Before-and-after object listings
====
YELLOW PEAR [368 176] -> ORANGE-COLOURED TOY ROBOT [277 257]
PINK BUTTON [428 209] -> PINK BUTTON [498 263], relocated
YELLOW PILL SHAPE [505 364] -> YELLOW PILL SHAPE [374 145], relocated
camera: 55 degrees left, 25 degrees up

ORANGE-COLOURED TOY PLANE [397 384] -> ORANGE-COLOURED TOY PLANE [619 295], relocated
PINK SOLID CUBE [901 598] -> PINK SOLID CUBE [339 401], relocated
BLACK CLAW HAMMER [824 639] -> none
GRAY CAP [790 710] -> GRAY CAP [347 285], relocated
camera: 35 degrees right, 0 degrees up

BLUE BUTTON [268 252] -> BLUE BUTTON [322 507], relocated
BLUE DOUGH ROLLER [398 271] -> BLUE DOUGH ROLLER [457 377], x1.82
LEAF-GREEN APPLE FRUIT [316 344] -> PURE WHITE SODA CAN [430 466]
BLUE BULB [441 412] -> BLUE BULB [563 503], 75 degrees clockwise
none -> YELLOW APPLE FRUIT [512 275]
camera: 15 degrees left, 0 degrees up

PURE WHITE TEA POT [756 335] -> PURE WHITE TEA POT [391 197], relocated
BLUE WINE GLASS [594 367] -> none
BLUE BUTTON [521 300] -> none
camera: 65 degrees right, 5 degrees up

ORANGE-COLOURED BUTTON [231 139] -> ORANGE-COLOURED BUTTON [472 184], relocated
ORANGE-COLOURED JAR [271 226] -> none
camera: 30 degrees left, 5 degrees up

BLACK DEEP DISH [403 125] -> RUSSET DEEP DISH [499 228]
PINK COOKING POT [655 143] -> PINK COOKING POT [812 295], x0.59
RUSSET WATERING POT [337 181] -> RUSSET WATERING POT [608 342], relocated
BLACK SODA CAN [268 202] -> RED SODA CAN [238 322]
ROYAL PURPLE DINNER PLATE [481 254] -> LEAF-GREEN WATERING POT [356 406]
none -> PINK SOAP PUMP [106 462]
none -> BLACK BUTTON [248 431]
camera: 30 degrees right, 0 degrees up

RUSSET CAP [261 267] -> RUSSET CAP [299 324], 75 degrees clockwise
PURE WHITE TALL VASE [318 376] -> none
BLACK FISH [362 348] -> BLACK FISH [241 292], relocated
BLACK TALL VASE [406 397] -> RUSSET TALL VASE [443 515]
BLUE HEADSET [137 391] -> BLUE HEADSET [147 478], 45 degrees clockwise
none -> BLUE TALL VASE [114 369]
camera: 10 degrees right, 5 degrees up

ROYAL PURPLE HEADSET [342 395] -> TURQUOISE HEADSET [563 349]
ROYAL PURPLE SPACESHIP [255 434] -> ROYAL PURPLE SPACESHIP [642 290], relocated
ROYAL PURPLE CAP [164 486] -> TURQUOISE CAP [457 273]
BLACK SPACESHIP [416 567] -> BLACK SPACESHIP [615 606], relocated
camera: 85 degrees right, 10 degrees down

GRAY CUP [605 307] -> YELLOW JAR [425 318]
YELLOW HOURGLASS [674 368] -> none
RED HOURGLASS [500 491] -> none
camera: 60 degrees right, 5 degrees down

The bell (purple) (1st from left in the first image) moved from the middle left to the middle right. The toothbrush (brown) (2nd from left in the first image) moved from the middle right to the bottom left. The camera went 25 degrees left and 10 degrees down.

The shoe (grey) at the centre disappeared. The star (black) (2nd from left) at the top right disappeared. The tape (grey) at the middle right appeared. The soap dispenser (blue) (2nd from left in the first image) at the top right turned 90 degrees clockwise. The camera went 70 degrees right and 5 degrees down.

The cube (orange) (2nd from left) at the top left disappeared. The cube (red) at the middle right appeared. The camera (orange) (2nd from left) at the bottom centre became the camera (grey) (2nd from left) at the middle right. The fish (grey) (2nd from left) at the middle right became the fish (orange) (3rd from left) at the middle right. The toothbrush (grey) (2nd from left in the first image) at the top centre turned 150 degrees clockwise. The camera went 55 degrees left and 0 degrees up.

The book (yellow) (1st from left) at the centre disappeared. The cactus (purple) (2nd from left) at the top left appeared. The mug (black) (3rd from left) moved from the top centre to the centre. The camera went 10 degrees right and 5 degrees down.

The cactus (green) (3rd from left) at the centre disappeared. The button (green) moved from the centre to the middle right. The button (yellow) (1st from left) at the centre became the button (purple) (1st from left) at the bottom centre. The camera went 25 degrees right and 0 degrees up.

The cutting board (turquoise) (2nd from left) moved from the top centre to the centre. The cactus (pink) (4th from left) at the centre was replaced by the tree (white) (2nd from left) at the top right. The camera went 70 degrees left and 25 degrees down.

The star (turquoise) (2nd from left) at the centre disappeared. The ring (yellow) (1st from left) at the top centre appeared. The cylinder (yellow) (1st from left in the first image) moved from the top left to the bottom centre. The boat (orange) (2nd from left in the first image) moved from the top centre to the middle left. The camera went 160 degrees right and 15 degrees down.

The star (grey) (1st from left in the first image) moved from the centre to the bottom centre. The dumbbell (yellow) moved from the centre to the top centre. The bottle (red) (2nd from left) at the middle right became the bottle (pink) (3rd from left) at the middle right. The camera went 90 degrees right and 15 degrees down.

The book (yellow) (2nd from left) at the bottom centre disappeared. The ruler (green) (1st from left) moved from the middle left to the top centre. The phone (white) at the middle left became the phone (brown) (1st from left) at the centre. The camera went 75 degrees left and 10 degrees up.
====
__WHAT THE TASK REQUIRES__: Output the lines of the records above exactly as they appear, from the line containing "PURE WHITE TEA POT [756" through the line containing "camera: 60 degrees right, 5 degrees down".

__PROBLEM SOLUTION__:
PURE WHITE TEA POT [756 335] -> PURE WHITE TEA POT [391 197], relocated
BLUE WINE GLASS [594 367] -> none
BLUE BUTTON [521 300] -> none
camera: 65 degrees right, 5 degrees up

ORANGE-COLOURED BUTTON [231 139] -> ORANGE-COLOURED BUTTON [472 184], relocated
ORANGE-COLOURED JAR [271 226] -> none
camera: 30 degrees left, 5 degrees up

BLACK DEEP DISH [403 125] -> RUSSET DEEP DISH [499 228]
PINK COOKING POT [655 143] -> PINK COOKING POT [812 295], x0.59
RUSSET WATERING POT [337 181] -> RUSSET WATERING POT [608 342], relocated
BLACK SODA CAN [268 202] -> RED SODA CAN [238 322]
ROYAL PURPLE DINNER PLATE [481 254] -> LEAF-GREEN WATERING POT [356 406]
none -> PINK SOAP PUMP [106 462]
none -> BLACK BUTTON [248 431]
camera: 30 degrees right, 0 degrees up

RUSSET CAP [261 267] -> RUSSET CAP [299 324], 75 degrees clockwise
PURE WHITE TALL VASE [318 376] -> none
BLACK FISH [362 348] -> BLACK FISH [241 292], relocated
BLACK TALL VASE [406 397] -> RUSSET TALL VASE [443 515]
BLUE HEADSET [137 391] -> BLUE HEADSET [147 478], 45 degrees clockwise
none -> BLUE TALL VASE [114 369]
camera: 10 degrees right, 5 degrees up

ROYAL PURPLE HEADSET [342 395] -> TURQUOISE HEADSET [563 349]
ROYAL PURPLE SPACESHIP [255 434] -> ROYAL PURPLE SPACESHIP [642 290], relocated
ROYAL PURPLE CAP [164 486] -> TURQUOISE CAP [457 273]
BLACK SPACESHIP [416 567] -> BLACK SPACESHIP [615 606], relocated
camera: 85 degrees right, 10 degrees down

GRAY CUP [605 307] -> YELLOW JAR [425 318]
YELLOW HOURGLASS [674 368] -> none
RED HOURGLASS [500 491] -> none
camera: 60 degrees right, 5 degrees down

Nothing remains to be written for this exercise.